> [To do] Write down, unchanged, the entries from the first line through the line holding "DRIVER3 pin ENA: SCK -> MO". Include no other line.
START Data excerpts
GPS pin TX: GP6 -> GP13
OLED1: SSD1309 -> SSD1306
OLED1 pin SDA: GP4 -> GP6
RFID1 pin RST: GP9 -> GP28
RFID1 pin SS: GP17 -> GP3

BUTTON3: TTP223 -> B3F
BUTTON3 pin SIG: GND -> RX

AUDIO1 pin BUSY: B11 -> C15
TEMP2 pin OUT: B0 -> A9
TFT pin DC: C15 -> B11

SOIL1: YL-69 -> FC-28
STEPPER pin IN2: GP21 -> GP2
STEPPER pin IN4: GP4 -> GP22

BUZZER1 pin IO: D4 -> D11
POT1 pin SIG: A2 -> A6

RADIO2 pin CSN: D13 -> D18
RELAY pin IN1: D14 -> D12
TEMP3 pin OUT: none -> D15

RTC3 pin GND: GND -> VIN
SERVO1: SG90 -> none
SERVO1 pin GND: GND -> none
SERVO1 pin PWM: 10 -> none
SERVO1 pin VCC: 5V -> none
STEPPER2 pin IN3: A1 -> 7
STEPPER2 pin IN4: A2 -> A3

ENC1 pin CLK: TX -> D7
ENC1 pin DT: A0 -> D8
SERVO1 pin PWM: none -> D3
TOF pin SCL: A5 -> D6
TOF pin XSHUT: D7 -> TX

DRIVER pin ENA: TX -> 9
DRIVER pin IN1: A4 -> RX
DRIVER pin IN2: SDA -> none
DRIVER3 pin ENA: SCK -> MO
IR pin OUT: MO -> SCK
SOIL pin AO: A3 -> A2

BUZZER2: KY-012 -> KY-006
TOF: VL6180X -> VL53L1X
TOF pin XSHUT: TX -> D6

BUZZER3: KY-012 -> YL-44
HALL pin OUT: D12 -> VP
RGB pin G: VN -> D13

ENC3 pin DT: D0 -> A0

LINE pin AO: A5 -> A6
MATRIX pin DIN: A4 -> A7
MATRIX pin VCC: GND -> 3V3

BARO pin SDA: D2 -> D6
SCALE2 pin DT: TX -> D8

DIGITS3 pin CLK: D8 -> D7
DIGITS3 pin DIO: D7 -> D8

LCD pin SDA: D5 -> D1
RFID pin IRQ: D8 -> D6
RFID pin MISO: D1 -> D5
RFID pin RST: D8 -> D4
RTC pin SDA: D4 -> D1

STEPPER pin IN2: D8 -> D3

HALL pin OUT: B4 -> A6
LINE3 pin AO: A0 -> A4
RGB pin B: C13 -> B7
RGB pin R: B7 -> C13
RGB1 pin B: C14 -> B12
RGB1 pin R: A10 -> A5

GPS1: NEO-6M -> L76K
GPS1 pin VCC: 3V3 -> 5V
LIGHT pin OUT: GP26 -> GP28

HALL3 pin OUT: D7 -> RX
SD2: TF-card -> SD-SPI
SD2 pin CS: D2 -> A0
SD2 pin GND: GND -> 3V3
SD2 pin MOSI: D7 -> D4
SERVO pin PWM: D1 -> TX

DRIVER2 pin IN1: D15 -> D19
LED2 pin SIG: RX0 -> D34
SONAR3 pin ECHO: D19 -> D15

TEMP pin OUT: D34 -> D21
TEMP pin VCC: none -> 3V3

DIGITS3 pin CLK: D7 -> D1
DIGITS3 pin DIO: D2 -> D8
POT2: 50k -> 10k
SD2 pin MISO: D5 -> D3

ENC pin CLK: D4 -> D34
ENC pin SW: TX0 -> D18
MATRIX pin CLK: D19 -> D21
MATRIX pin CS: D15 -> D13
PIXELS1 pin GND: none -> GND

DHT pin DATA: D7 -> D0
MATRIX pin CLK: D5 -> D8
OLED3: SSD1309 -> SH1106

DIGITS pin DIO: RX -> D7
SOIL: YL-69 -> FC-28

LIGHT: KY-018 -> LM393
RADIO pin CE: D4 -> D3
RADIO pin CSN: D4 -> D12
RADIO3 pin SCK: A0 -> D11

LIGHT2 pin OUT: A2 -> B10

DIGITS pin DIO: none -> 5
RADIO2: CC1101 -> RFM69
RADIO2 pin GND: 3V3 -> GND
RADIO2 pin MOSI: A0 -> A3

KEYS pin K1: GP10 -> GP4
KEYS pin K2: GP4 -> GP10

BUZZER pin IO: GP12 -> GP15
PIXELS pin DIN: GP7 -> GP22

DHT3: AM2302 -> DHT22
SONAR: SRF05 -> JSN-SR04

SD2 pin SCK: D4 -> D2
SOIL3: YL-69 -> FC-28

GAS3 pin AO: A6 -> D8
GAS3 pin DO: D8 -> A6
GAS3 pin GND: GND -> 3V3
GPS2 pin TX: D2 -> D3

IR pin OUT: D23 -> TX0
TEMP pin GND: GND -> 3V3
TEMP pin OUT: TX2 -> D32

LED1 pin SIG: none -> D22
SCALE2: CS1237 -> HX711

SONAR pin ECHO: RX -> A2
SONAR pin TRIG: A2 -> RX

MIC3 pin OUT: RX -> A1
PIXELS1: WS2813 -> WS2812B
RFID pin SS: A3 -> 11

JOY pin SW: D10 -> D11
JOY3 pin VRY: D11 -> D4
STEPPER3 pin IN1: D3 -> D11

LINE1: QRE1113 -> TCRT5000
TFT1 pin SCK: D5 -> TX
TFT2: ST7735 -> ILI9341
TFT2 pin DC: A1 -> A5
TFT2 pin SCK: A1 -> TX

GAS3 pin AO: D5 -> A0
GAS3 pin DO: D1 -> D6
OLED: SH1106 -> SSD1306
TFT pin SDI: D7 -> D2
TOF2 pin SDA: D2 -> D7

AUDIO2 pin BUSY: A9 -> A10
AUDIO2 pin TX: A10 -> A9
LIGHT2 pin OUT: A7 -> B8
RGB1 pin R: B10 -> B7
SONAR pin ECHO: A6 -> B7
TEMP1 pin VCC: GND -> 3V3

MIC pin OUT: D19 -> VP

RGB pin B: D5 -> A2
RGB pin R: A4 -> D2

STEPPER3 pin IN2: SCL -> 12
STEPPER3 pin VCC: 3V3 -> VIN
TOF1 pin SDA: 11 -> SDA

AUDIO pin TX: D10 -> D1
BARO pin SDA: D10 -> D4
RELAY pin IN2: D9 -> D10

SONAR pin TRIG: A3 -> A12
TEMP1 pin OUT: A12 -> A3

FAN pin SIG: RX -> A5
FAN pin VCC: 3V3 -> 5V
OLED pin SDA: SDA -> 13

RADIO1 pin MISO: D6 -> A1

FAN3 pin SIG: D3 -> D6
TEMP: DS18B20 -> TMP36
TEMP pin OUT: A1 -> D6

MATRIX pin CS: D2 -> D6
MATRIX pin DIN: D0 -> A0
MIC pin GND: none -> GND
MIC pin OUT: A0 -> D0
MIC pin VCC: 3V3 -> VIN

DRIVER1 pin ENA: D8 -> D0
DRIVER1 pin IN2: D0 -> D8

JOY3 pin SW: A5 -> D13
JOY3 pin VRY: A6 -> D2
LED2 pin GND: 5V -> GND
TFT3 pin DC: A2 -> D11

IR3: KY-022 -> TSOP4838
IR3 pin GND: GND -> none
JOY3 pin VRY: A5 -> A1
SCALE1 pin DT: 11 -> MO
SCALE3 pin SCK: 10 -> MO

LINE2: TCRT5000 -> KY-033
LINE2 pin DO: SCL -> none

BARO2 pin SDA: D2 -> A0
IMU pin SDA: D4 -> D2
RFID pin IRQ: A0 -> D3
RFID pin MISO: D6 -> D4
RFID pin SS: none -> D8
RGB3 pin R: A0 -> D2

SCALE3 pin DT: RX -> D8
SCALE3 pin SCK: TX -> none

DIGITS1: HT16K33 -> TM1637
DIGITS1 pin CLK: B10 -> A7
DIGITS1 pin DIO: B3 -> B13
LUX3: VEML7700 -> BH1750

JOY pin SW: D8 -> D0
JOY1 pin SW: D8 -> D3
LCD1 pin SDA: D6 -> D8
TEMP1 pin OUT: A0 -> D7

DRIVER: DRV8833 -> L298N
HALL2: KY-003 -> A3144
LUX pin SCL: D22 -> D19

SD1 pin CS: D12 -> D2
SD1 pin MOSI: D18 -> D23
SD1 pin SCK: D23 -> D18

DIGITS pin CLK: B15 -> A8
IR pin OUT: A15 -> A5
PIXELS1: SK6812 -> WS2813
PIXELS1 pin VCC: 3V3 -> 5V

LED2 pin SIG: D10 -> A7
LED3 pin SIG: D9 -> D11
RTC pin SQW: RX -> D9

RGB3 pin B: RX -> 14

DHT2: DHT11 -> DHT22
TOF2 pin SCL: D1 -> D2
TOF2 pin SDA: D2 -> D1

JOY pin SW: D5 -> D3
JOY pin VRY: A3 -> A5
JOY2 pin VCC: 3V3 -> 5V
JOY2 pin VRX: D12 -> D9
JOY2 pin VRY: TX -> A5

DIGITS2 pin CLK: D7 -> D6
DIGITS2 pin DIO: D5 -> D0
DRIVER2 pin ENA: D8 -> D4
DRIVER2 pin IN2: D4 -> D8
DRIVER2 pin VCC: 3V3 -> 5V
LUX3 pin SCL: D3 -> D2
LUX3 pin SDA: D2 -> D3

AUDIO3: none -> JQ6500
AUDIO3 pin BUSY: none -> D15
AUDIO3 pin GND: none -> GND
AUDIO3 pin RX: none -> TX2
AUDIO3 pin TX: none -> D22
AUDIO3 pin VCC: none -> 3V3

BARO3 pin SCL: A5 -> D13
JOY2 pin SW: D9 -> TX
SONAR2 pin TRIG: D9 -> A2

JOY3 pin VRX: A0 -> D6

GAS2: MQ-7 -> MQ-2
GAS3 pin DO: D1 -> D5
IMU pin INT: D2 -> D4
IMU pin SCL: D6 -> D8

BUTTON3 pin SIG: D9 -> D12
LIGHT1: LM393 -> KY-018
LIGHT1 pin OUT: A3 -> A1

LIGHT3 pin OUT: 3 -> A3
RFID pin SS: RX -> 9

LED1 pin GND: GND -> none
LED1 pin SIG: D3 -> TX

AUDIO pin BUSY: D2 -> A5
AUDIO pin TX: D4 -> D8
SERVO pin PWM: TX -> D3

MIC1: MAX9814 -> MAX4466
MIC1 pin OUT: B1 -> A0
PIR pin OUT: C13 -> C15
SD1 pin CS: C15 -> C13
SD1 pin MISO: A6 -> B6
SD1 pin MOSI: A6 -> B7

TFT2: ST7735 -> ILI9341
END Data excerpts
> [Exercise solution]
GPS pin TX: GP6 -> GP13
OLED1: SSD1309 -> SSD1306
OLED1 pin SDA: GP4 -> GP6
RFID1 pin RST: GP9 -> GP28
RFID1 pin SS: GP17 -> GP3

BUTTON3: TTP223 -> B3F
BUTTON3 pin SIG: GND -> RX

AUDIO1 pin BUSY: B11 -> C15
TEMP2 pin OUT: B0 -> A9
TFT pin DC: C15 -> B11

SOIL1: YL-69 -> FC-28
STEPPER pin IN2: GP21 -> GP2
STEPPER pin IN4: GP4 -> GP22

BUZZER1 pin IO: D4 -> D11
POT1 pin SIG: A2 -> A6

RADIO2 pin CSN: D13 -> D18
RELAY pin IN1: D14 -> D12
TEMP3 pin OUT: none -> D15

RTC3 pin GND: GND -> VIN
SERVO1: SG90 -> none
SERVO1 pin GND: GND -> none
SERVO1 pin PWM: 10 -> none
SERVO1 pin VCC: 5V -> none
STEPPER2 pin IN3: A1 -> 7
STEPPER2 pin IN4: A2 -> A3

ENC1 pin CLK: TX -> D7
ENC1 pin DT: A0 -> D8
SERVO1 pin PWM: none -> D3
TOF pin SCL: A5 -> D6
TOF pin XSHUT: D7 -> TX

DRIVER pin ENA: TX -> 9
DRIVER pin IN1: A4 -> RX
DRIVER pin IN2: SDA -> none
DRIVER3 pin ENA: SCK -> MO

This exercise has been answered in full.